= Beginning of Section =

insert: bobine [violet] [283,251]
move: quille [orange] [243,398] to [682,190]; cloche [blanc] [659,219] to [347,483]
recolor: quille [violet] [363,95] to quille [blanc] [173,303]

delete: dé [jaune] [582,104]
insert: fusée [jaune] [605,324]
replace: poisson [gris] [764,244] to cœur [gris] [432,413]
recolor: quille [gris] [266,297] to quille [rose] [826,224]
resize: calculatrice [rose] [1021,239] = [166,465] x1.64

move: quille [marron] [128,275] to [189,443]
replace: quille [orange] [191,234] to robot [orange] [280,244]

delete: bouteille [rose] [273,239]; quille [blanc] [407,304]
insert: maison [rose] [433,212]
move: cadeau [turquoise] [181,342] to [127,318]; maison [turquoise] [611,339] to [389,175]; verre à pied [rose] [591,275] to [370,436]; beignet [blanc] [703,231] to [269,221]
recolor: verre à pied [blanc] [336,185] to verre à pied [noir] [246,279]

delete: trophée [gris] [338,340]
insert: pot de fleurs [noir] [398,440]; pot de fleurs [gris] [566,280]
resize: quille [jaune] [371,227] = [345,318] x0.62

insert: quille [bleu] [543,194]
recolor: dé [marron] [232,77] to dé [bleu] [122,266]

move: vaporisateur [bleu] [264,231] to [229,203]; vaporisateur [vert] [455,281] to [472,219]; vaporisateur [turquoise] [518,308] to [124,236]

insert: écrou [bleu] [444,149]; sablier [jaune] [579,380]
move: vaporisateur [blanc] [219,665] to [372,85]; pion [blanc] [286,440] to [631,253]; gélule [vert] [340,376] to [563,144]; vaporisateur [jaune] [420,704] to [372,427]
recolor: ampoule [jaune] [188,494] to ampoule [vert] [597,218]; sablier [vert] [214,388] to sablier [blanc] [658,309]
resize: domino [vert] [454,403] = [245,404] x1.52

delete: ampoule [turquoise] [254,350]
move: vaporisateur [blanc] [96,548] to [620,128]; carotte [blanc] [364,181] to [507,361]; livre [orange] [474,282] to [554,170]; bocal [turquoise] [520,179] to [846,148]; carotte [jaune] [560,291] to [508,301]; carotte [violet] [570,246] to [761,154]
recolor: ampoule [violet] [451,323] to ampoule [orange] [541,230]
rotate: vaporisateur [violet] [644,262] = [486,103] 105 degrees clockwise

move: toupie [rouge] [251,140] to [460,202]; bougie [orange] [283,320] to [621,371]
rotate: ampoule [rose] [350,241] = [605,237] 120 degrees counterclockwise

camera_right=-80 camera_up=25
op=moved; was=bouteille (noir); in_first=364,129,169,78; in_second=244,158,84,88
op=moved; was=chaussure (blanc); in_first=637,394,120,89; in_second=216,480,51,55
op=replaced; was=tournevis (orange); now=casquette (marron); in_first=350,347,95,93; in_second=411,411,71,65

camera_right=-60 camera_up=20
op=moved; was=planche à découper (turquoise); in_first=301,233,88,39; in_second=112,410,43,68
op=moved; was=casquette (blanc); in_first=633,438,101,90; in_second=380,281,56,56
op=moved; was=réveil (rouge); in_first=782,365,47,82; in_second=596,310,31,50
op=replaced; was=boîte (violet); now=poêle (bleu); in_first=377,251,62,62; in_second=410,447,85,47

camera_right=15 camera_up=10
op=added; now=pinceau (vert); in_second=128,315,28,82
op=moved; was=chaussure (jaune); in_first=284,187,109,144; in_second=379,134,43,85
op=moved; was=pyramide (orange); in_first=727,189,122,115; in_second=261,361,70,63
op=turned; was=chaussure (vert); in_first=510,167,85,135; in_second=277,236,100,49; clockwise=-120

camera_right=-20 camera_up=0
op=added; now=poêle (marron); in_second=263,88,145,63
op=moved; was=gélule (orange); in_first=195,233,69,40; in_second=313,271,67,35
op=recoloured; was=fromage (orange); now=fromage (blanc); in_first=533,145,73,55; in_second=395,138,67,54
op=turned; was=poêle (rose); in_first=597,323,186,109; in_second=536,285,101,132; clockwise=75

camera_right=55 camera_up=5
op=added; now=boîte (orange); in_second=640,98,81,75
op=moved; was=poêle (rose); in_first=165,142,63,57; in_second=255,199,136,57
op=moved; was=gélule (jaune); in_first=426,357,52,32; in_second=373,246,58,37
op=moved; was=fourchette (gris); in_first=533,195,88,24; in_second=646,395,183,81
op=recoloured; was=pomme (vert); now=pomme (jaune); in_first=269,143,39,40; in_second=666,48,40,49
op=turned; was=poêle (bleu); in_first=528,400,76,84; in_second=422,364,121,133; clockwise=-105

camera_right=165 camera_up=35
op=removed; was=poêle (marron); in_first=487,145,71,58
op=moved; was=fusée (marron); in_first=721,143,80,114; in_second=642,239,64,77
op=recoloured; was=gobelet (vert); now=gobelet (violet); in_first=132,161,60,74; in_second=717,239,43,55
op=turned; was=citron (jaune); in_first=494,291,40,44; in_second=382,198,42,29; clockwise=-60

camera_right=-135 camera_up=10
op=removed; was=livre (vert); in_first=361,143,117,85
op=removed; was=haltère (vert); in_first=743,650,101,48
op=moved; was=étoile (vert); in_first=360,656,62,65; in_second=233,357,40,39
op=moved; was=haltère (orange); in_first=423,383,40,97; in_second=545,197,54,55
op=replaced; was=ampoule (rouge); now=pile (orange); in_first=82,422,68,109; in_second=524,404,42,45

= End of Section =

- [Task description]: Could you output every entry above exactly as it stands?

- [Reply]:
insert: bobine [violet] [283,251]
move: quille [orange] [243,398] to [682,190]; cloche [blanc] [659,219] to [347,483]
recolor: quille [violet] [363,95] to quille [blanc] [173,303]

delete: dé [jaune] [582,104]
insert: fusée [jaune] [605,324]
replace: poisson [gris] [764,244] to cœur [gris] [432,413]
recolor: quille [gris] [266,297] to quille [rose] [826,224]
resize: calculatrice [rose] [1021,239] = [166,465] x1.64

move: quille [marron] [128,275] to [189,443]
replace: quille [orange] [191,234] to robot [orange] [280,244]

delete: bouteille [rose] [273,239]; quille [blanc] [407,304]
insert: maison [rose] [433,212]
move: cadeau [turquoise] [181,342] to [127,318]; maison [turquoise] [611,339] to [389,175]; verre à pied [rose] [591,275] to [370,436]; beignet [blanc] [703,231] to [269,221]
recolor: verre à pied [blanc] [336,185] to verre à pied [noir] [246,279]

delete: trophée [gris] [338,340]
insert: pot de fleurs [noir] [398,440]; pot de fleurs [gris] [566,280]
resize: quille [jaune] [371,227] = [345,318] x0.62

insert: quille [bleu] [543,194]
recolor: dé [marron] [232,77] to dé [bleu] [122,266]

move: vaporisateur [bleu] [264,231] to [229,203]; vaporisateur [vert] [455,281] to [472,219]; vaporisateur [turquoise] [518,308] to [124,236]

insert: écrou [bleu] [444,149]; sablier [jaune] [579,380]
move: vaporisateur [blanc] [219,665] to [372,85]; pion [blanc] [286,440] to [631,253]; gélule [vert] [340,376] to [563,144]; vaporisateur [jaune] [420,704] to [372,427]
recolor: ampoule [jaune] [188,494] to ampoule [vert] [597,218]; sablier [vert] [214,388] to sablier [blanc] [658,309]
resize: domino [vert] [454,403] = [245,404] x1.52

delete: ampoule [turquoise] [254,350]
move: vaporisateur [blanc] [96,548] to [620,128]; carotte [blanc] [364,181] to [507,361]; livre [orange] [474,282] to [554,170]; bocal [turquoise] [520,179] to [846,148]; carotte [jaune] [560,291] to [508,301]; carotte [violet] [570,246] to [761,154]
recolor: ampoule [violet] [451,323] to ampoule [orange] [541,230]
rotate: vaporisateur [violet] [644,262] = [486,103] 105 degrees clockwise

move: toupie [rouge] [251,140] to [460,202]; bougie [orange] [283,320] to [621,371]
rotate: ampoule [rose] [350,241] = [605,237] 120 degrees counterclockwise

camera_right=-80 camera_up=25
op=moved; was=bouteille (noir); in_first=364,129,169,78; in_second=244,158,84,88
op=moved; was=chaussure (blanc); in_first=637,394,120,89; in_second=216,480,51,55
op=replaced; was=tournevis (orange); now=casquette (marron); in_first=350,347,95,93; in_second=411,411,71,65

camera_right=-60 camera_up=20
op=moved; was=planche à découper (turquoise); in_first=301,233,88,39; in_second=112,410,43,68
op=moved; was=casquette (blanc); in_first=633,438,101,90; in_second=380,281,56,56
op=moved; was=réveil (rouge); in_first=782,365,47,82; in_second=596,310,31,50
op=replaced; was=boîte (violet); now=poêle (bleu); in_first=377,251,62,62; in_second=410,447,85,47

camera_right=15 camera_up=10
op=added; now=pinceau (vert); in_second=128,315,28,82
op=moved; was=chaussure (jaune); in_first=284,187,109,144; in_second=379,134,43,85
op=moved; was=pyramide (orange); in_first=727,189,122,115; in_second=261,361,70,63
op=turned; was=chaussure (vert); in_first=510,167,85,135; in_second=277,236,100,49; clockwise=-120

camera_right=-20 camera_up=0
op=added; now=poêle (marron); in_second=263,88,145,63
op=moved; was=gélule (orange); in_first=195,233,69,40; in_second=313,271,67,35
op=recoloured; was=fromage (orange); now=fromage (blanc); in_first=533,145,73,55; in_second=395,138,67,54
op=turned; was=poêle (rose); in_first=597,323,186,109; in_second=536,285,101,132; clockwise=75

camera_right=55 camera_up=5
op=added; now=boîte (orange); in_second=640,98,81,75
op=moved; was=poêle (rose); in_first=165,142,63,57; in_second=255,199,136,57
op=moved; was=gélule (jaune); in_first=426,357,52,32; in_second=373,246,58,37
op=moved; was=fourchette (gris); in_first=533,195,88,24; in_second=646,395,183,81
op=recoloured; was=pomme (vert); now=pomme (jaune); in_first=269,143,39,40; in_second=666,48,40,49
op=turned; was=poêle (bleu); in_first=528,400,76,84; in_second=422,364,121,133; clockwise=-105

camera_right=165 camera_up=35
op=removed; was=poêle (marron); in_first=487,145,71,58
op=moved; was=fusée (marron); in_first=721,143,80,114; in_second=642,239,64,77
op=recoloured; was=gobelet (vert); now=gobelet (violet); in_first=132,161,60,74; in_second=717,239,43,55
op=turned; was=citron (jaune); in_first=494,291,40,44; in_second=382,198,42,29; clockwise=-60

camera_right=-135 camera_up=10
op=removed; was=livre (vert); in_first=361,143,117,85
op=removed; was=haltère (vert); in_first=743,650,101,48
op=moved; was=étoile (vert); in_first=360,656,62,65; in_second=233,357,40,39
op=moved; was=haltère (orange); in_first=423,383,40,97; in_second=545,197,54,55
op=replaced; was=ampoule (rouge); now=pile (orange); in_first=82,422,68,109; in_second=524,404,42,45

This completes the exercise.